• [What to work on]: Include the line containing "request.png: [254,178,463,363] ->" and every line after it up to the end of the material below; reproduce them exactly and drop the pictures.

### The data ###

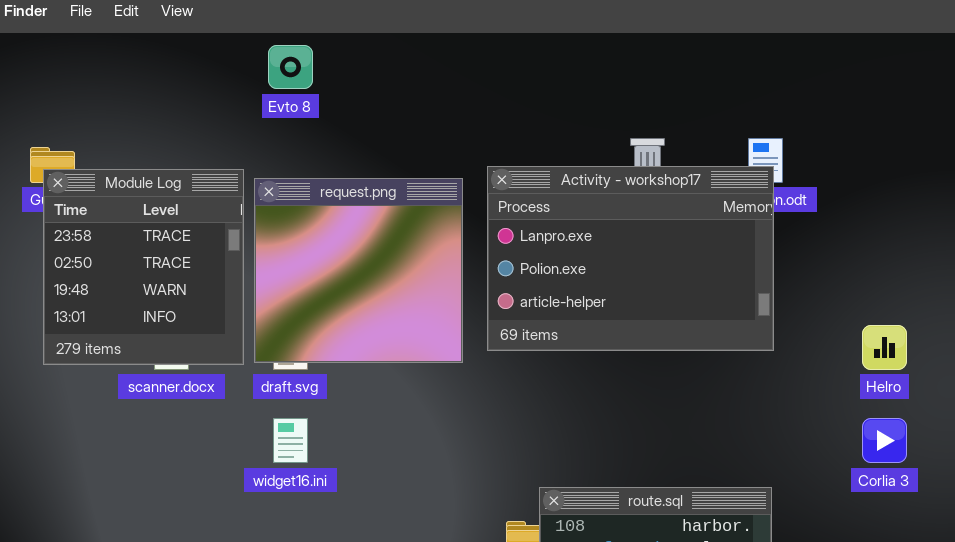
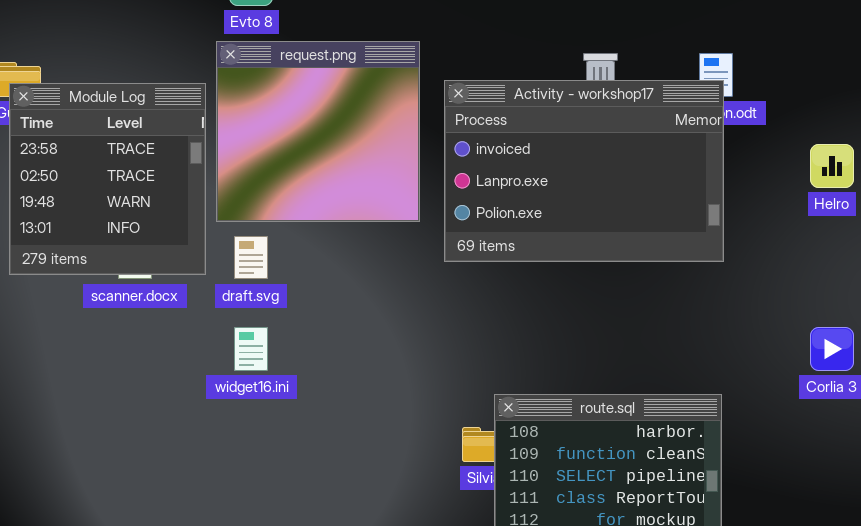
Activity - workshop17: [487,166,774,351] -> [444,80,724,262], scrolled up 1 row
request.png: [254,178,463,363] -> [216,41,420,222], moved
Helro: [862,325,907,370] -> [810,144,854,188], moved

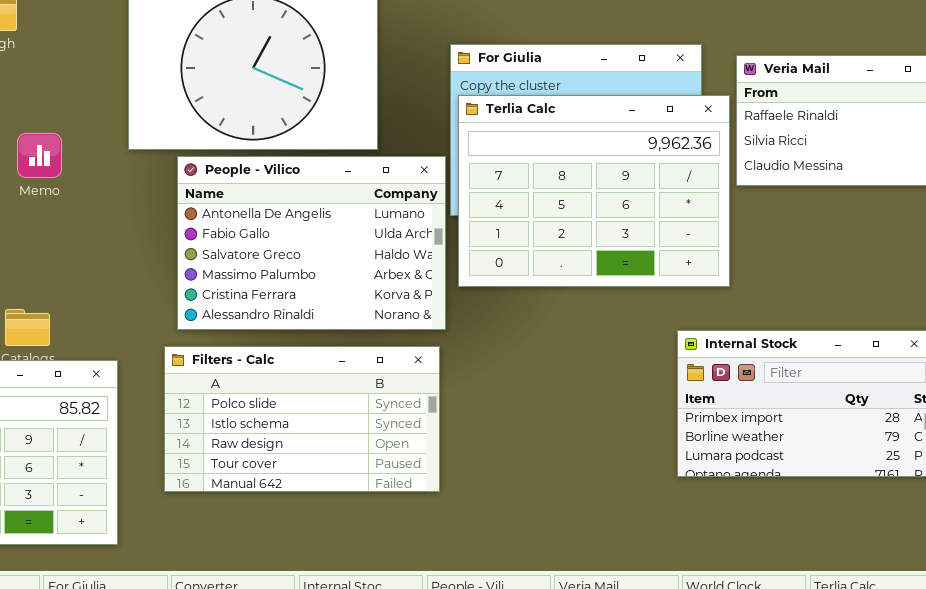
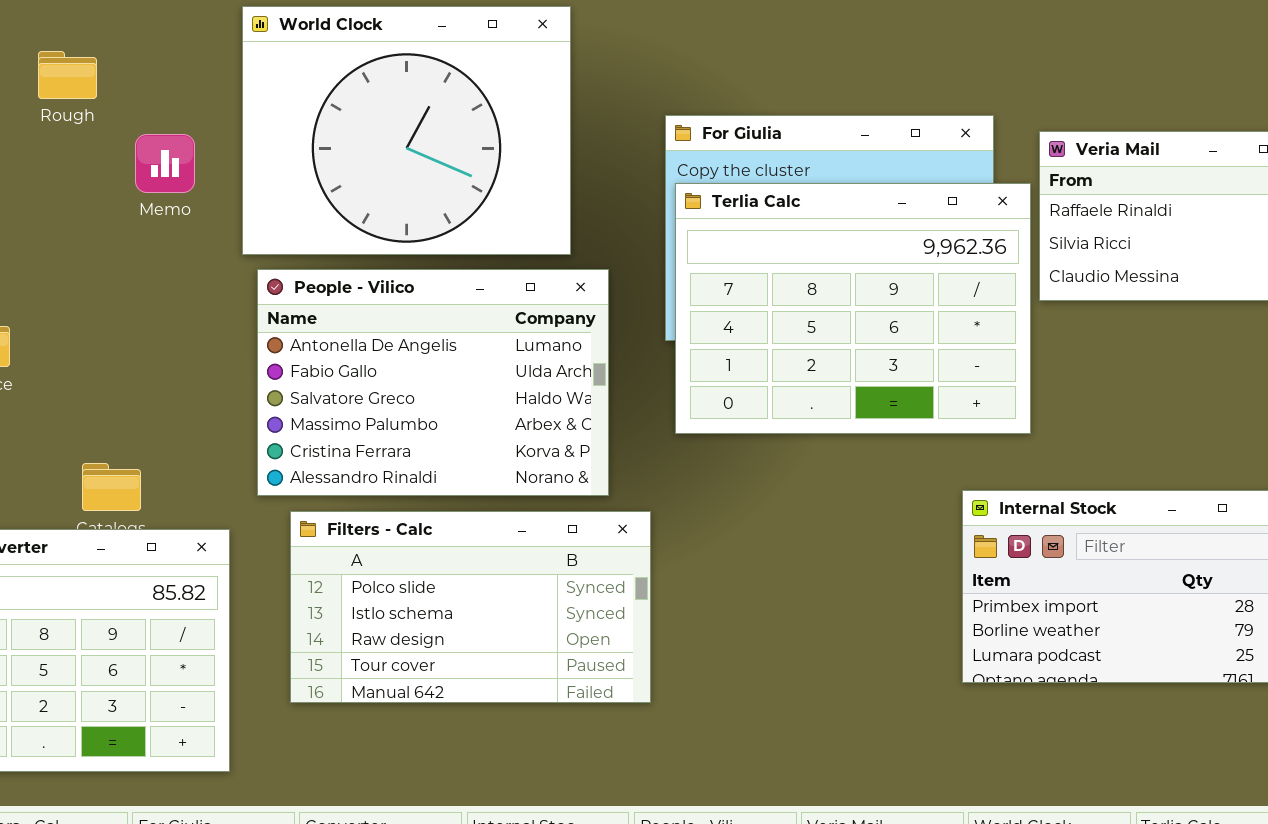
Memo: [17,133,62,178] -> [135,134,195,193], moved
People - Vilico: [177,156,446,330] -> [257,269,609,496], moved

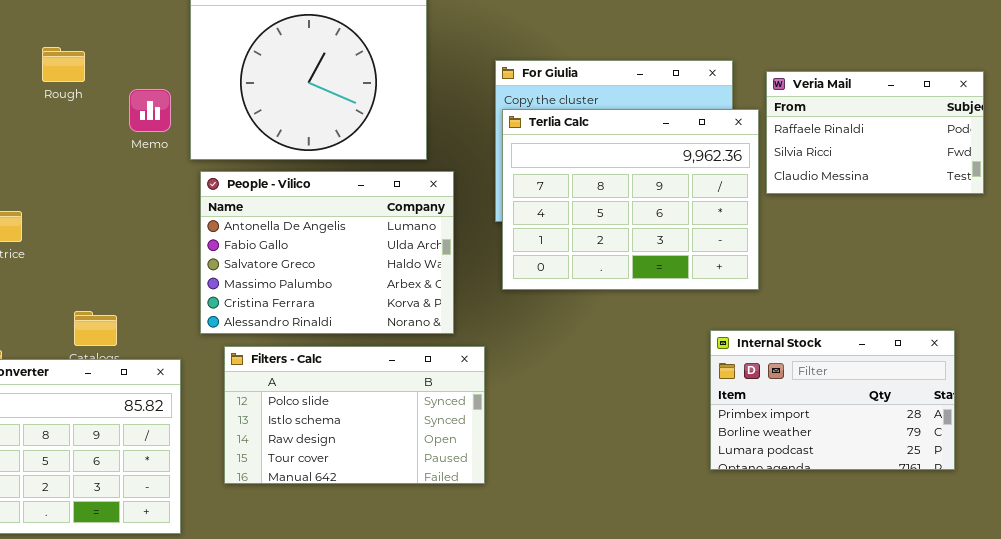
Rough: [38,51,97,99] -> [42,47,85,82], moved
Memo: [135,134,195,193] -> [129,89,171,132], moved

###

• [Exercise solution]:
request.png: [254,178,463,363] -> [216,41,420,222], moved
Helro: [862,325,907,370] -> [810,144,854,188], moved

Memo: [17,133,62,178] -> [135,134,195,193], moved
People - Vilico: [177,156,446,330] -> [257,269,609,496], moved

Rough: [38,51,97,99] -> [42,47,85,82], moved
Memo: [135,134,195,193] -> [129,89,171,132], moved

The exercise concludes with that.